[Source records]
################
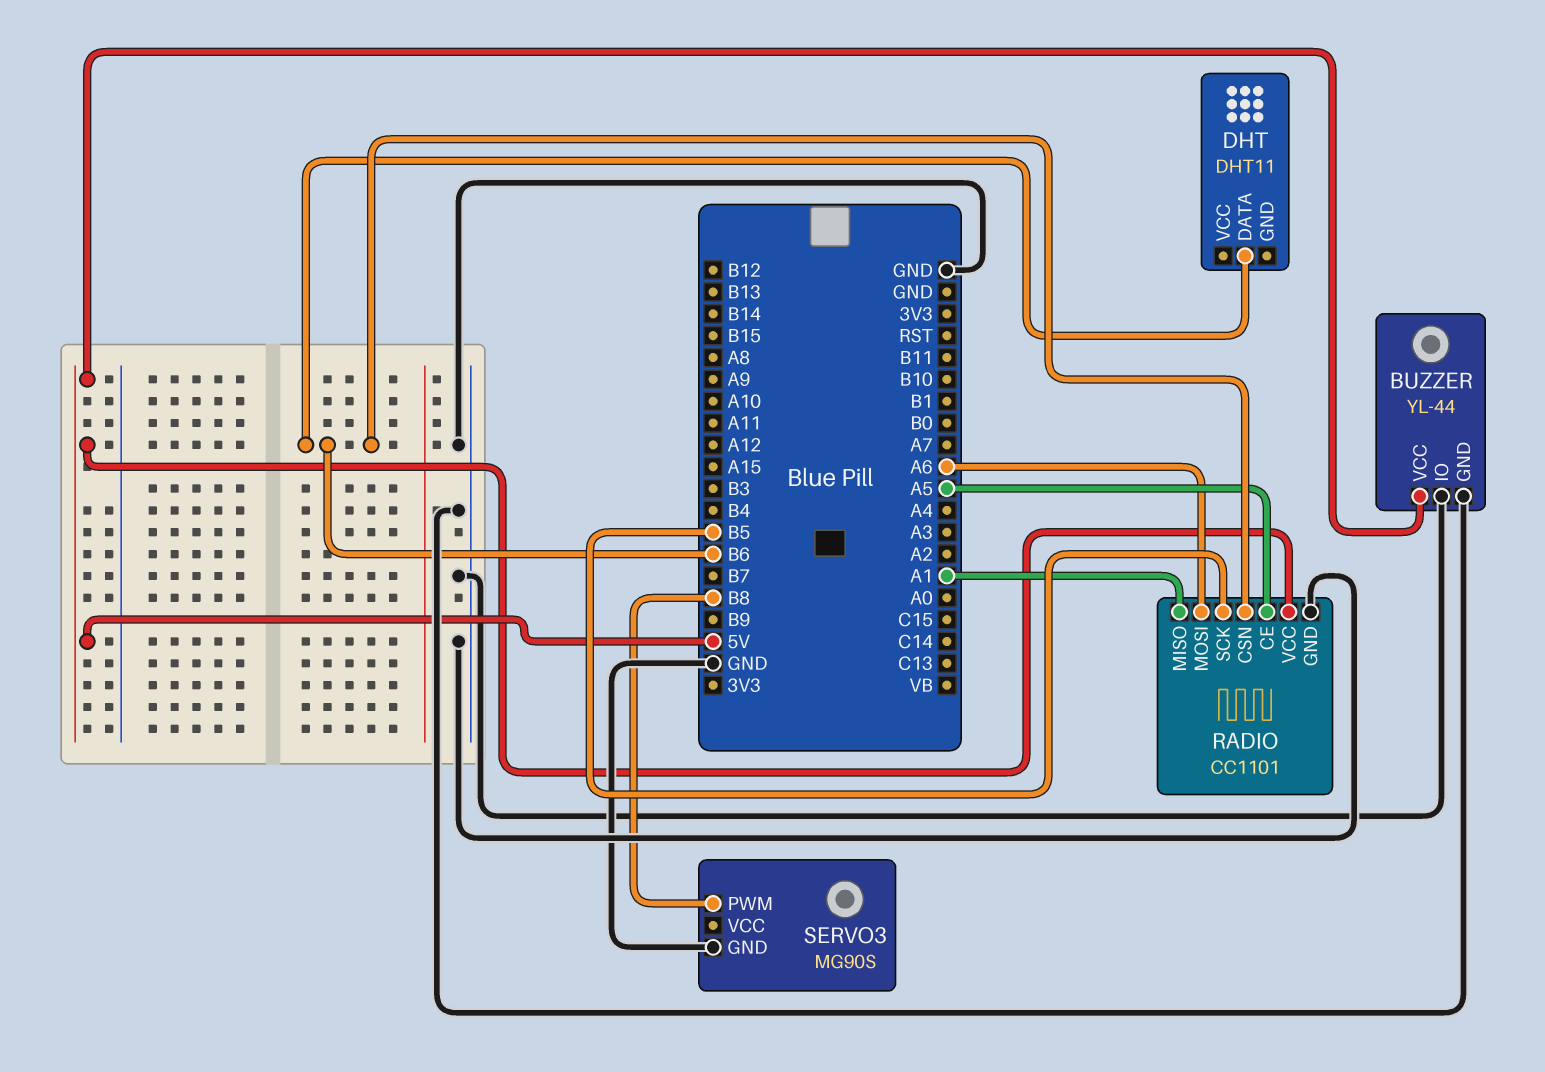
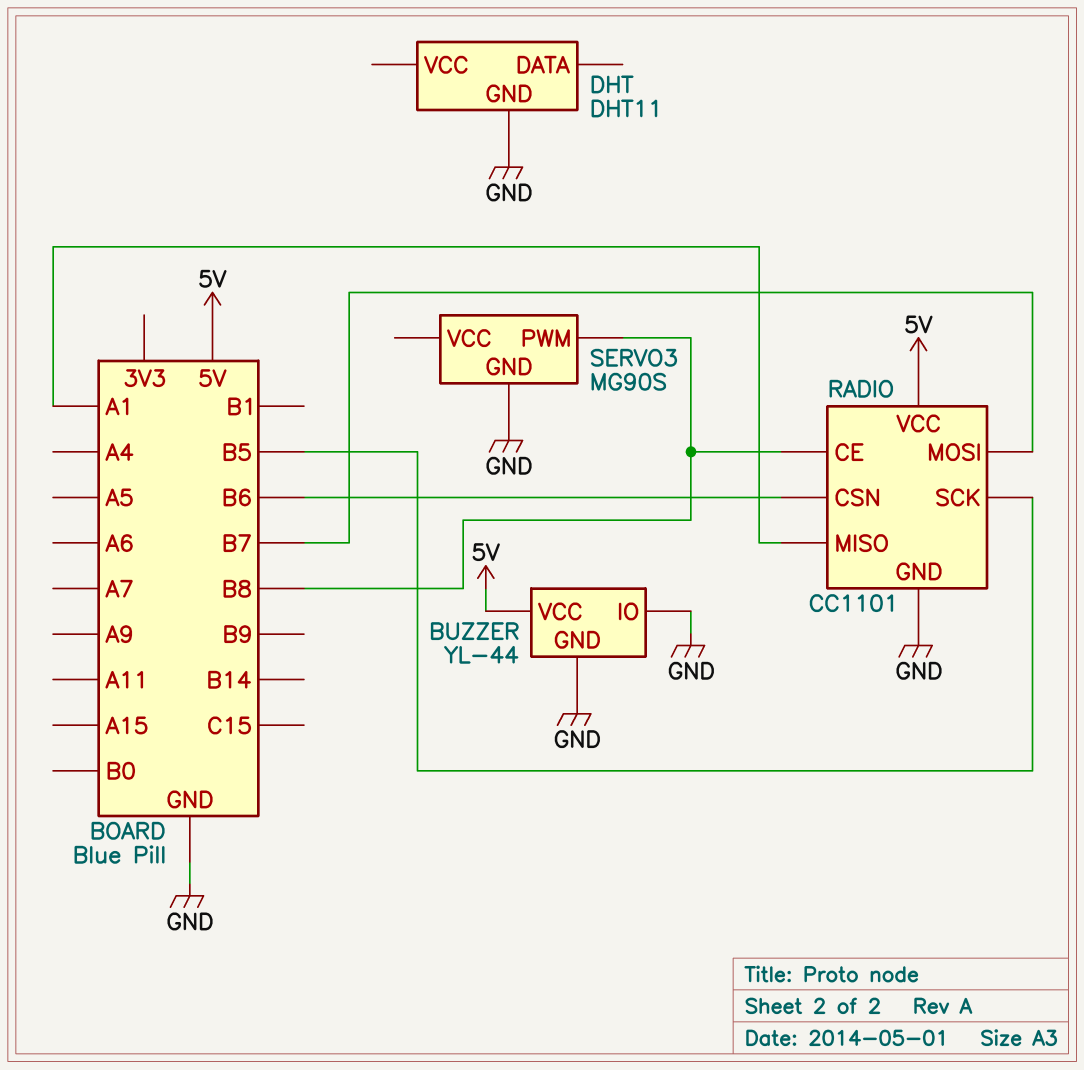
DHT pin DATA: B6 -> none
DHT pin GND: none -> GND
RADIO pin CE: A5 -> B8
RADIO pin MOSI: A6 -> B7

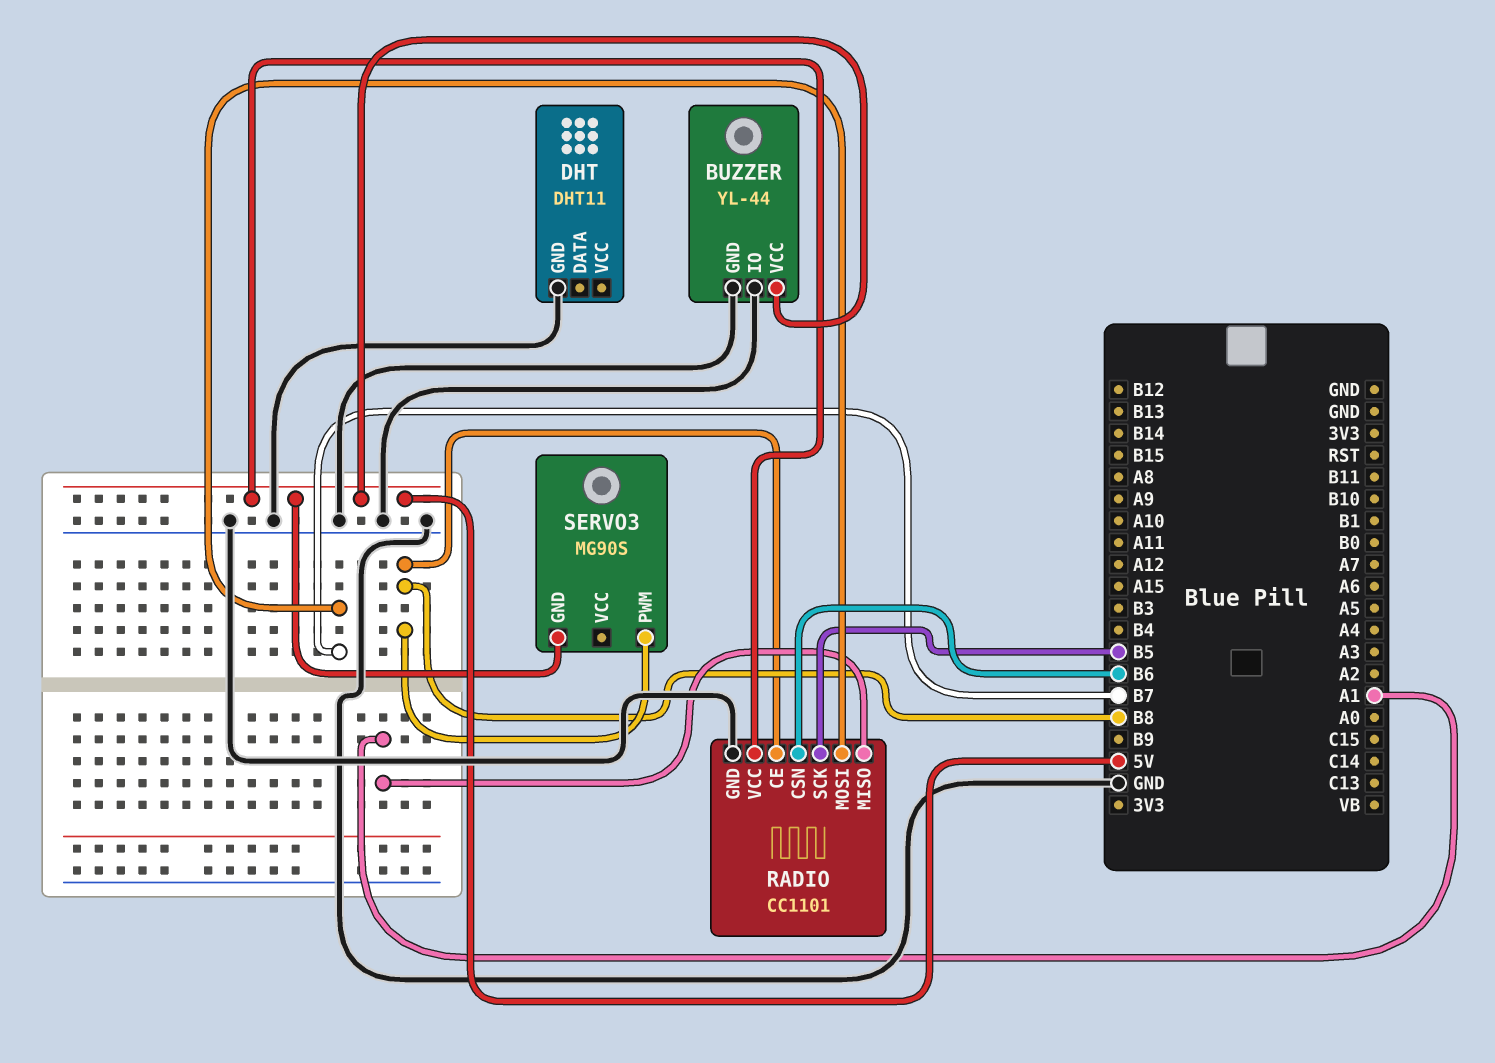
SERVO3 pin GND: GND -> 5V

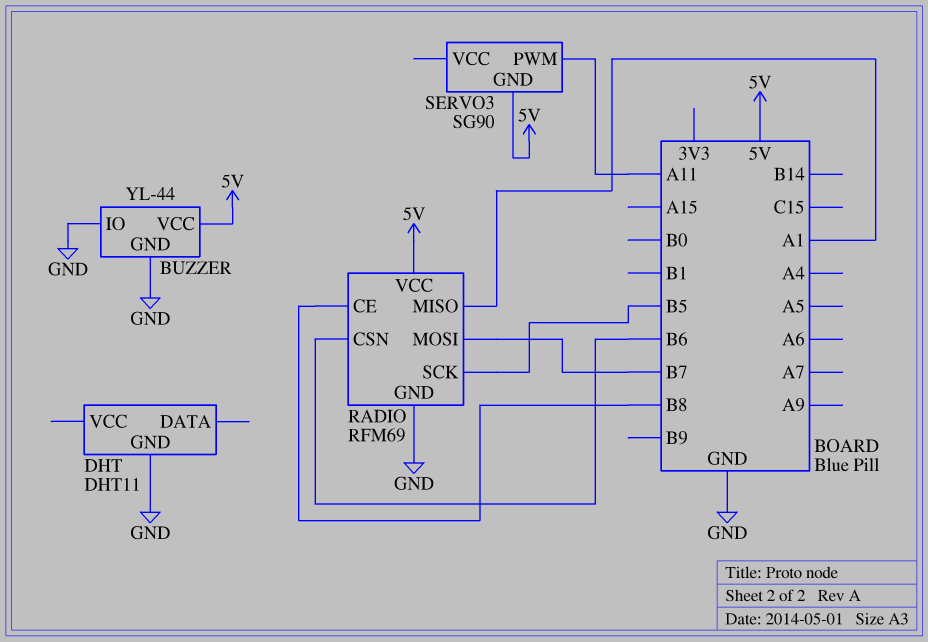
RADIO: CC1101 -> RFM69
SERVO3: MG90S -> SG90
SERVO3 pin PWM: B8 -> A11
################
What this task involves
Every line of the data should be transcribed exactly. Omit the images.

Task response
DHT pin DATA: B6 -> none
DHT pin GND: none -> GND
RADIO pin CE: A5 -> B8
RADIO pin MOSI: A6 -> B7

SERVO3 pin GND: GND -> 5V

RADIO: CC1101 -> RFM69
SERVO3: MG90S -> SG90
SERVO3 pin PWM: B8 -> A11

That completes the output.